=== DESCRIPTION OF THE TASK ===
Beginning at the line containing "shoe rack: (1127, 157)" in the material below and ending at the line containing "wardrobe: (892, 720) -> (653, 681), moved", return each line exactly and add nothing.

=== STUDY MATERIAL ===
=== Begin Enclosure ===

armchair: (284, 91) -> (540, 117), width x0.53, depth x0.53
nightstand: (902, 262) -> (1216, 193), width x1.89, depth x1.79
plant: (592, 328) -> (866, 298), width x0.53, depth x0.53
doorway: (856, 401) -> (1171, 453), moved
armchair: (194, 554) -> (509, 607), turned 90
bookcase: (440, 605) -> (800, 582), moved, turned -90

=== End Enclosure ===
=== Begin Enclosure ===

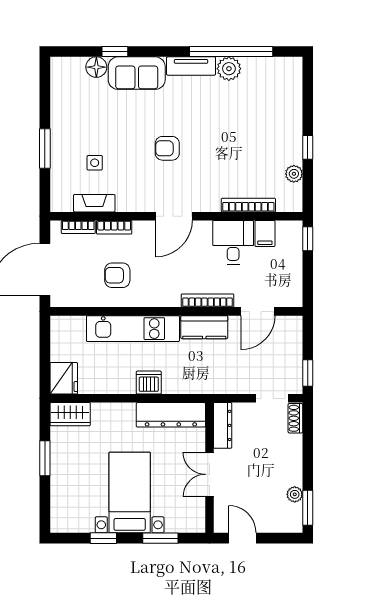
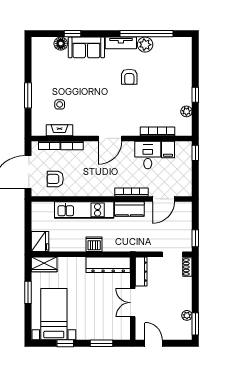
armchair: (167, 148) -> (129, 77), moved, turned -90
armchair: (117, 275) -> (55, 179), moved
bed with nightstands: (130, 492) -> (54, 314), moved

=== End Enclosure ===
=== Begin Enclosure ===

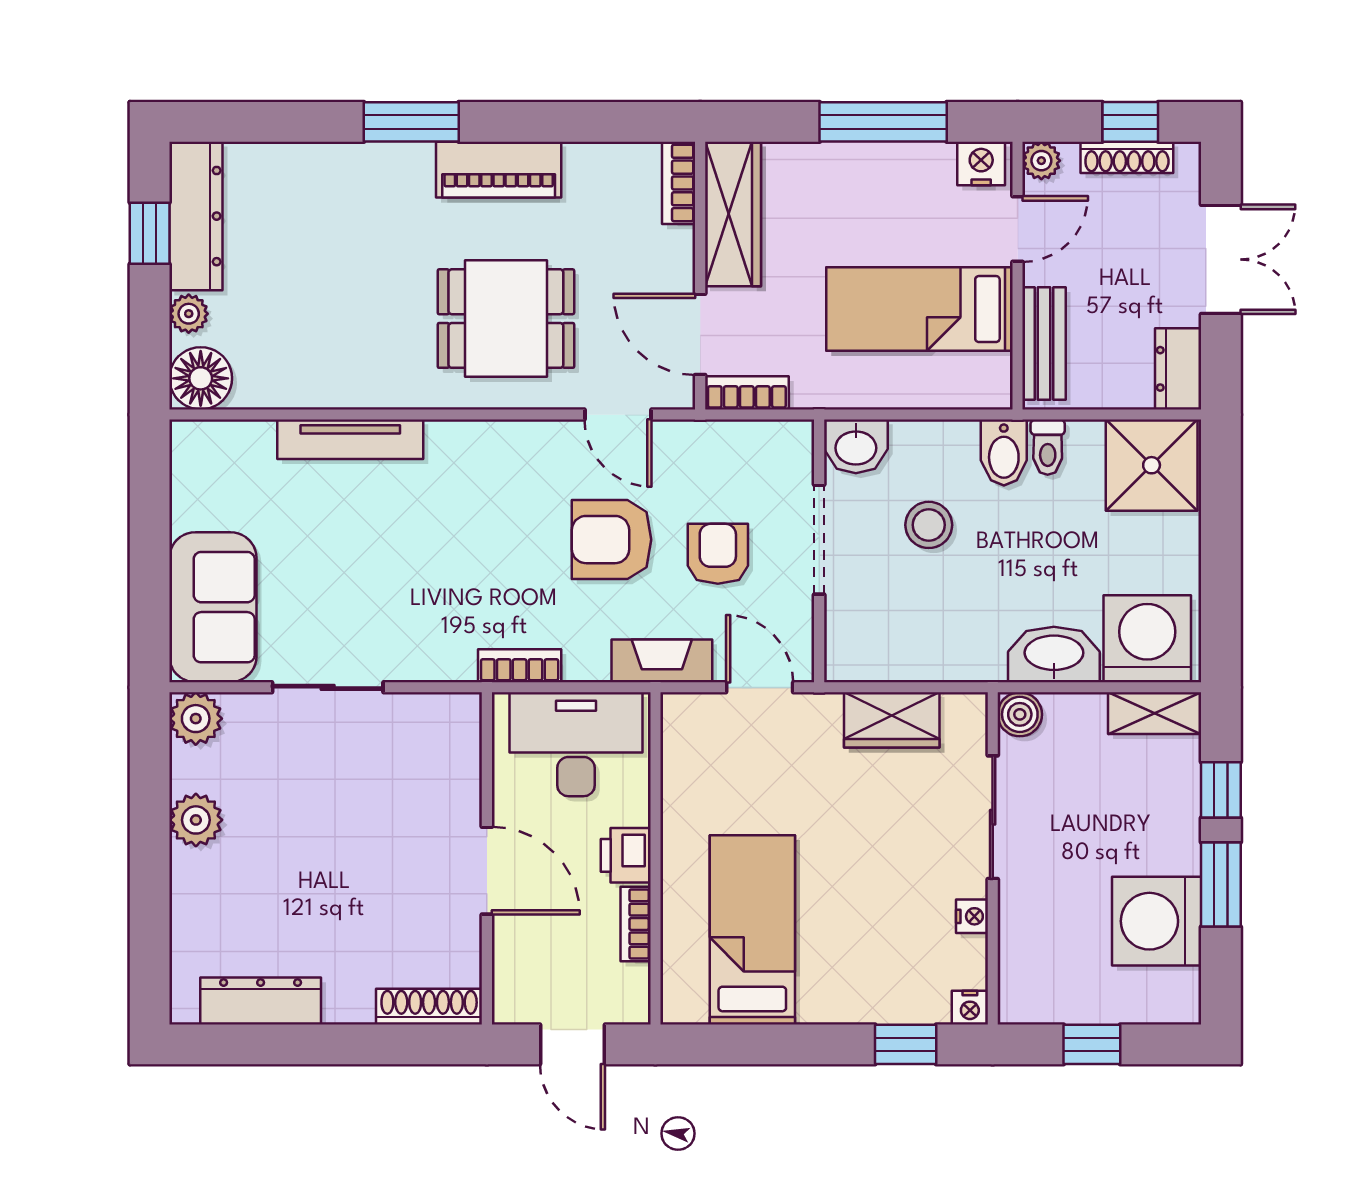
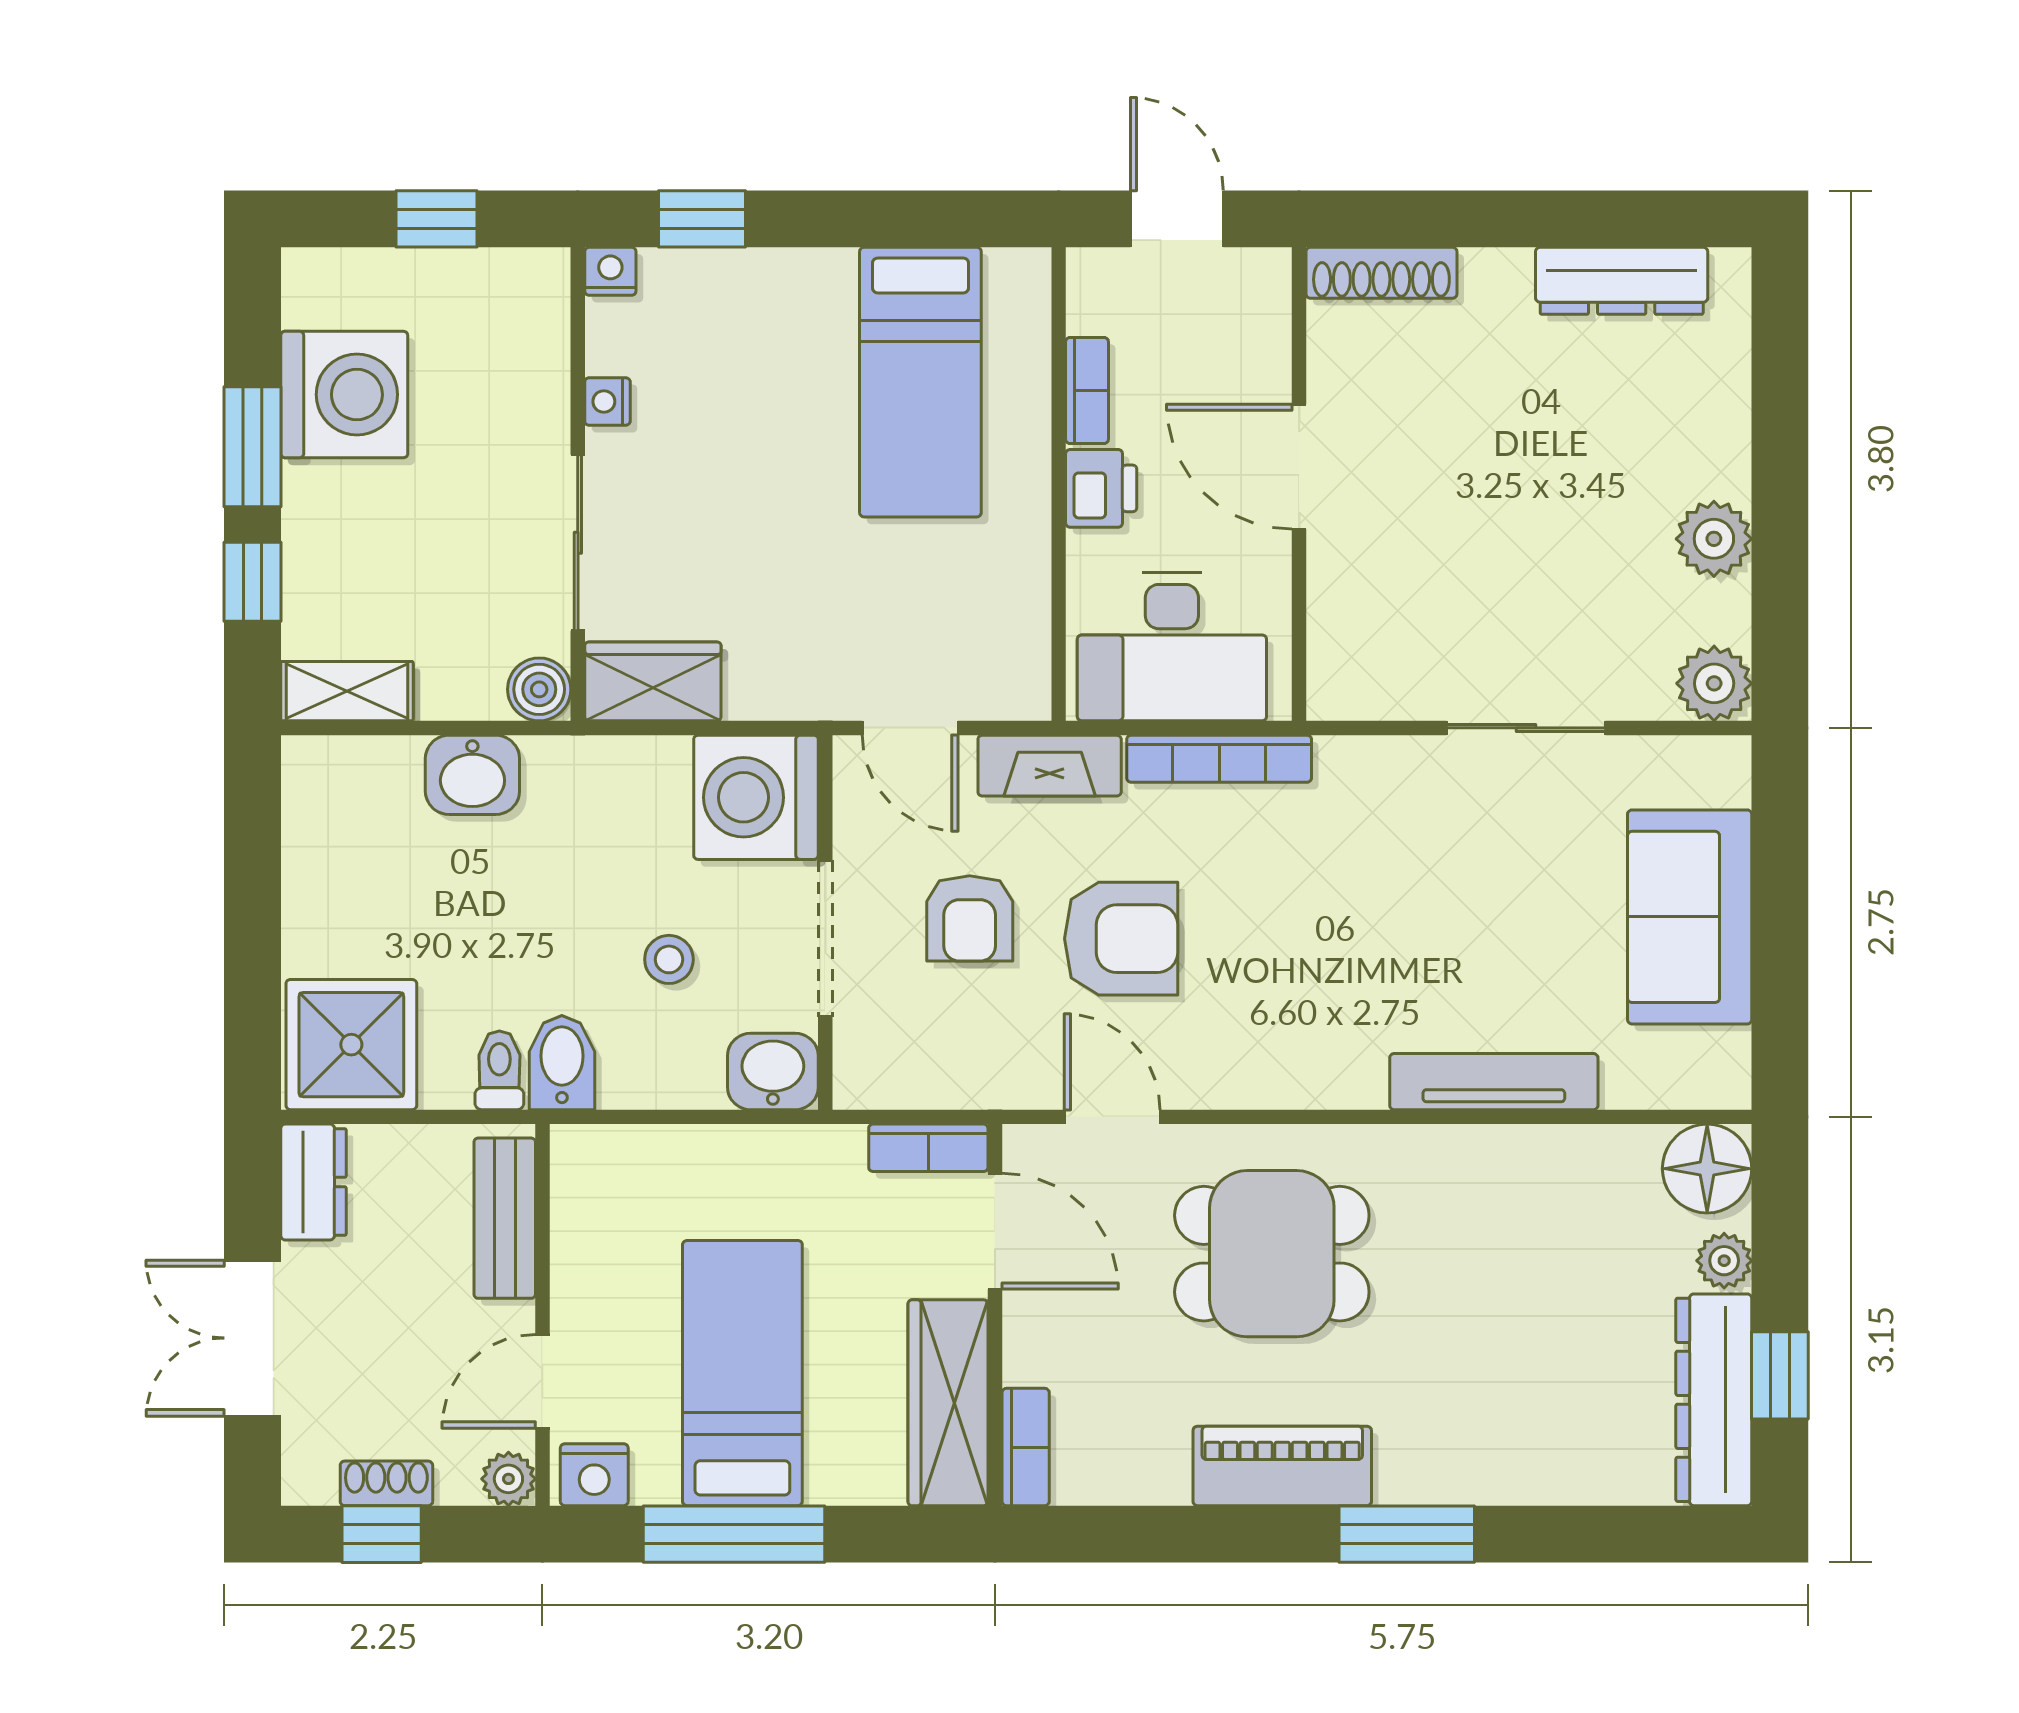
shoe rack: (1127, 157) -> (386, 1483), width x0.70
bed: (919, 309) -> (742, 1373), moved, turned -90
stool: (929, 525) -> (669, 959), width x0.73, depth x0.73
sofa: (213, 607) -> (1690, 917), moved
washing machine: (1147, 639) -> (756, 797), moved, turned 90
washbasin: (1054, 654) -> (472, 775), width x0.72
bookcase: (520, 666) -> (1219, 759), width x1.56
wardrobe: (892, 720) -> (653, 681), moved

=== End Enclosure ===

=== EXERCISE OUTPUT ===
shoe rack: (1127, 157) -> (386, 1483), width x0.70
bed: (919, 309) -> (742, 1373), moved, turned -90
stool: (929, 525) -> (669, 959), width x0.73, depth x0.73
sofa: (213, 607) -> (1690, 917), moved
washing machine: (1147, 639) -> (756, 797), moved, turned 90
washbasin: (1054, 654) -> (472, 775), width x0.72
bookcase: (520, 666) -> (1219, 759), width x1.56
wardrobe: (892, 720) -> (653, 681), moved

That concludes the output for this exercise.